Task: Your copy should hold every record exactly and no images.

Stored items from a collection:
____________

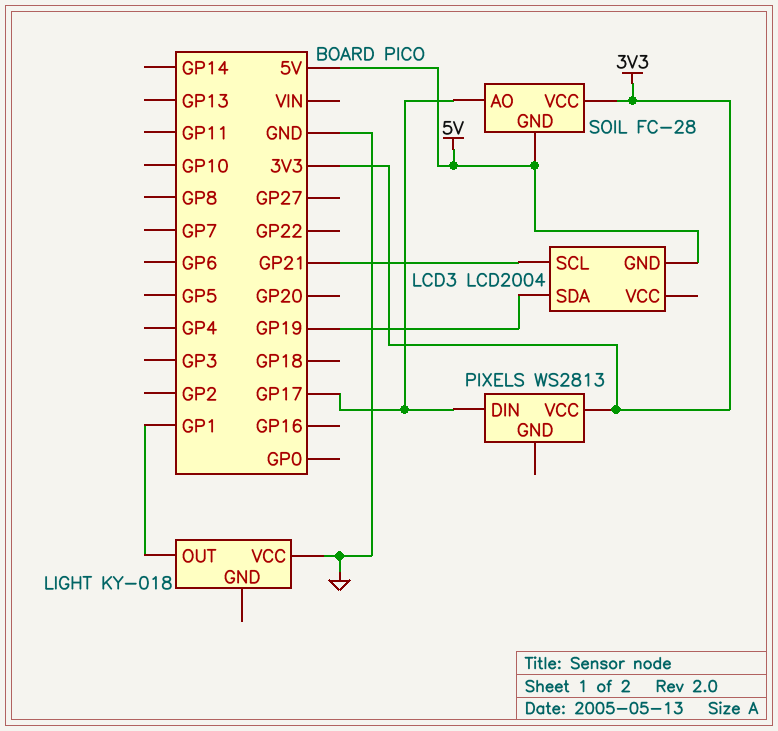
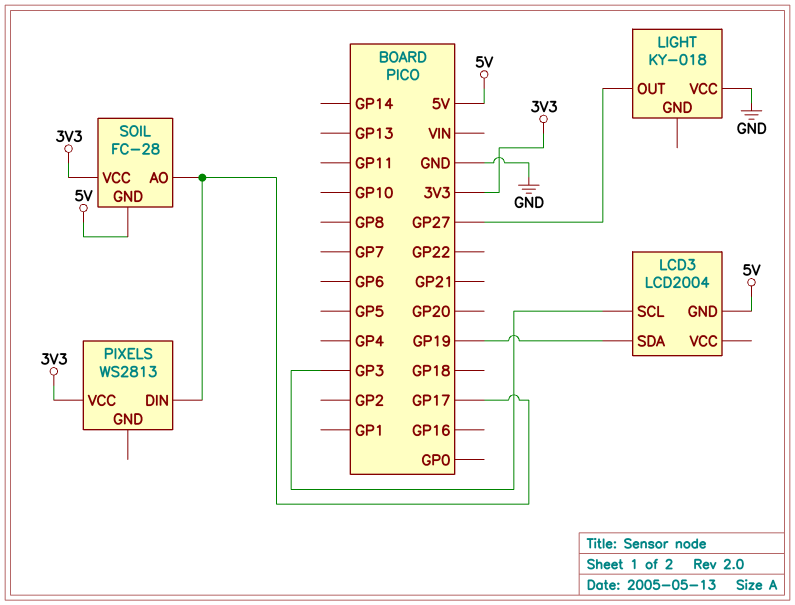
LCD3 pin SCL: GP21 -> GP3
LIGHT pin OUT: GP1 -> GP27

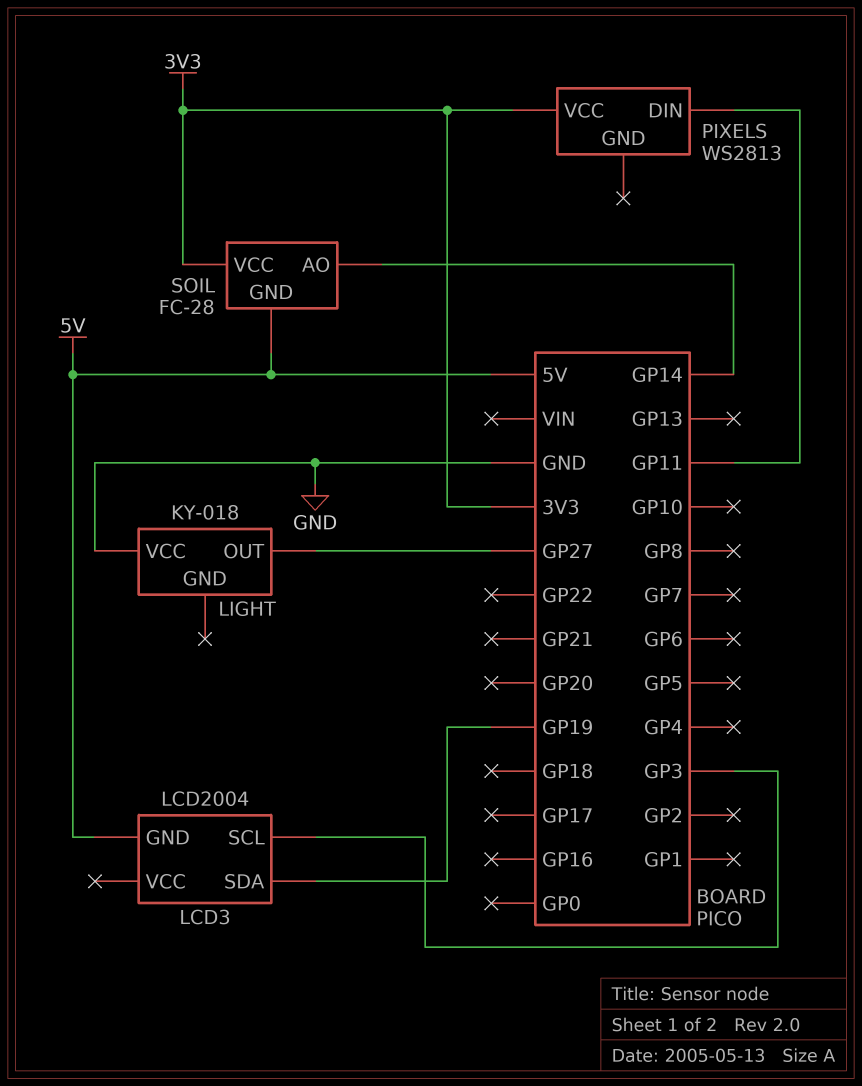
PIXELS pin DIN: GP17 -> GP11
SOIL pin AO: GP17 -> GP14

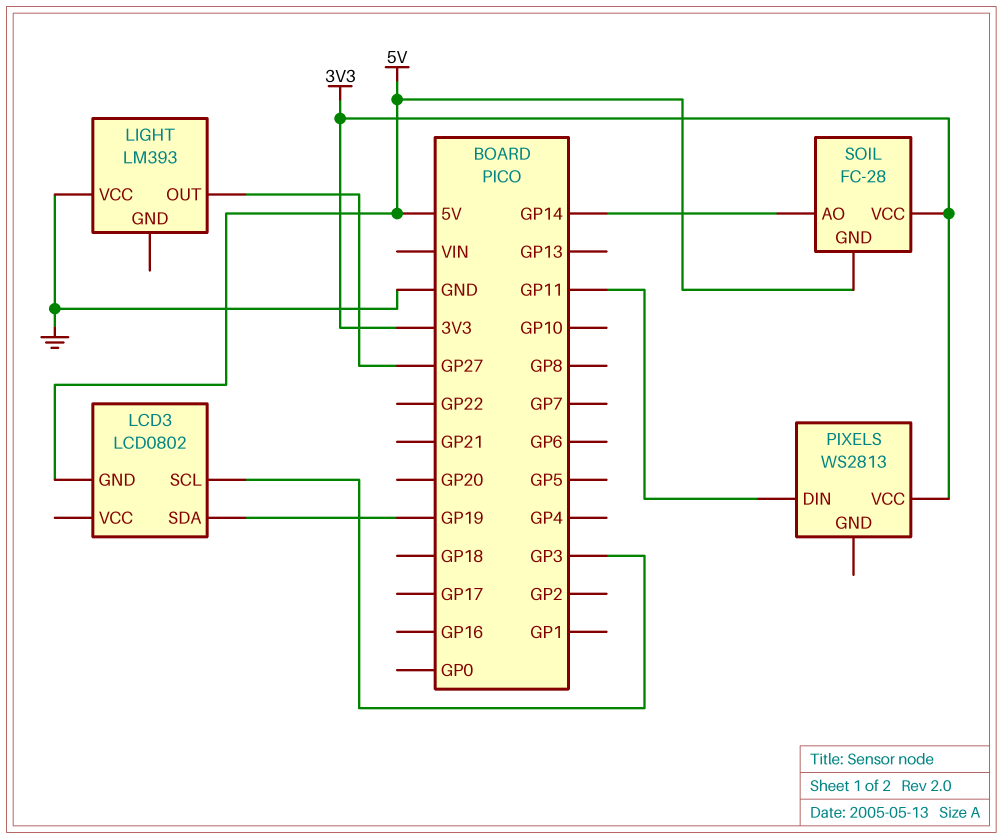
LCD3: LCD2004 -> LCD0802
LIGHT: KY-018 -> LM393

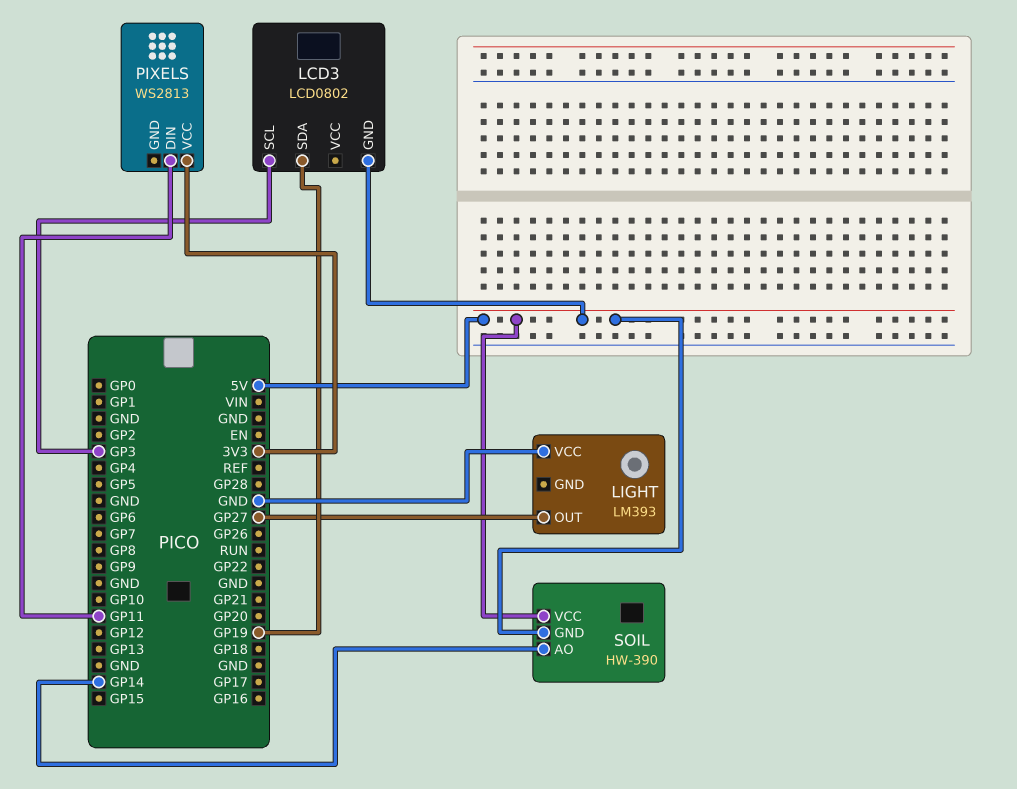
SOIL: FC-28 -> HW-390
SOIL pin VCC: 3V3 -> 5V

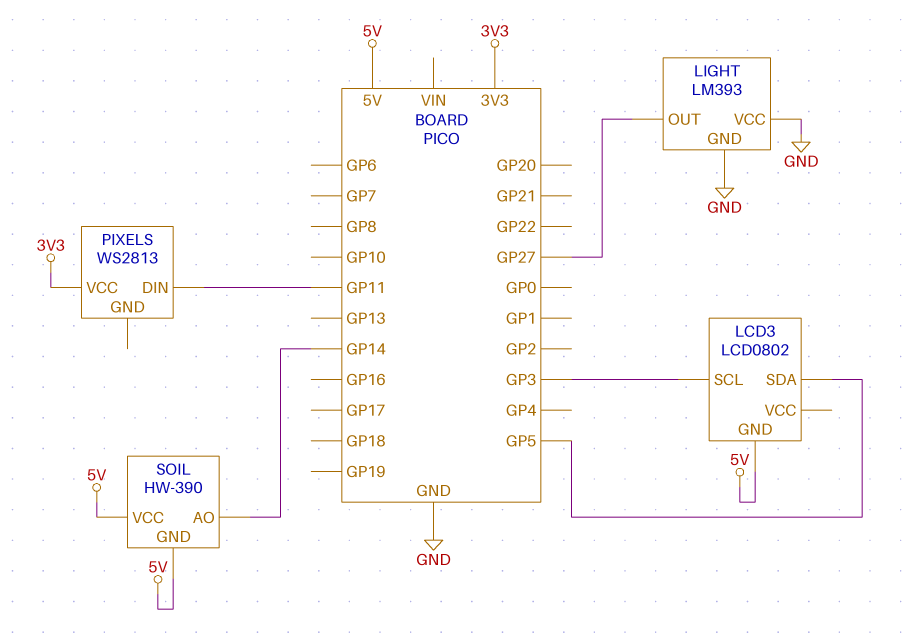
LCD3 pin SDA: GP19 -> GP5
LIGHT pin GND: none -> GND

____________

Output of the exercise:
LCD3 pin SCL: GP21 -> GP3
LIGHT pin OUT: GP1 -> GP27

PIXELS pin DIN: GP17 -> GP11
SOIL pin AO: GP17 -> GP14

LCD3: LCD2004 -> LCD0802
LIGHT: KY-018 -> LM393

SOIL: FC-28 -> HW-390
SOIL pin VCC: 3V3 -> 5V

LCD3 pin SDA: GP19 -> GP5
LIGHT pin GND: none -> GND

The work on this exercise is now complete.